[Task prompt]
From the entries below, return exactly the lines beginning at the one that contains "camera: 25 degrees right, 5 degrees down" and ending at the one that contains "(560, 142) = (567, 135): none -> brown cube", both of them included, and only those lines.

(Extracted entries begins)

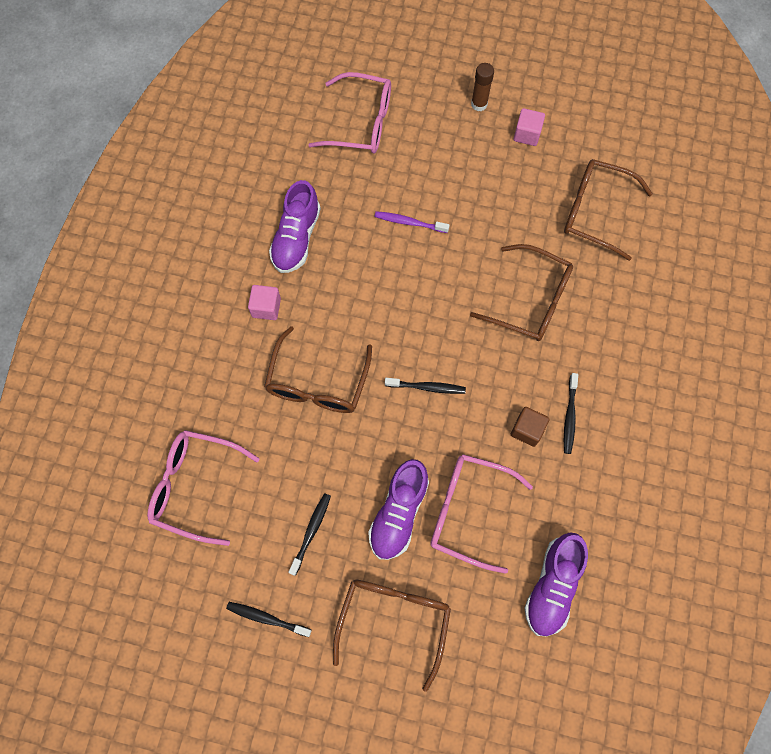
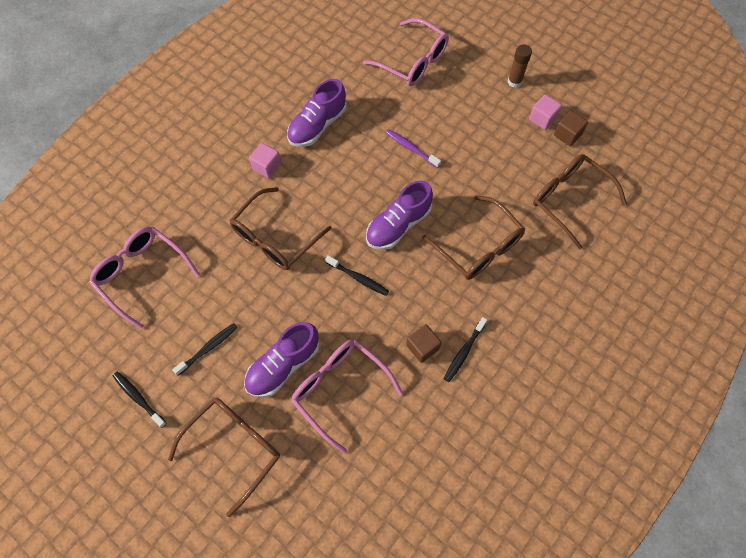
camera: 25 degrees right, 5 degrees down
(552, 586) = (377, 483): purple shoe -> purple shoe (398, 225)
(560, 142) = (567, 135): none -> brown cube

(Extracted entries ends)
(Extracted entries begins)

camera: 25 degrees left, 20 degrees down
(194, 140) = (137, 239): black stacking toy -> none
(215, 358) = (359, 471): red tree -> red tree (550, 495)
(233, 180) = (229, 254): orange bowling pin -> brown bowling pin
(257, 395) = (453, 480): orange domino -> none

(Extracted entries ends)

[Response area]
camera: 25 degrees right, 5 degrees down
(552, 586) = (377, 483): purple shoe -> purple shoe (398, 225)
(560, 142) = (567, 135): none -> brown cube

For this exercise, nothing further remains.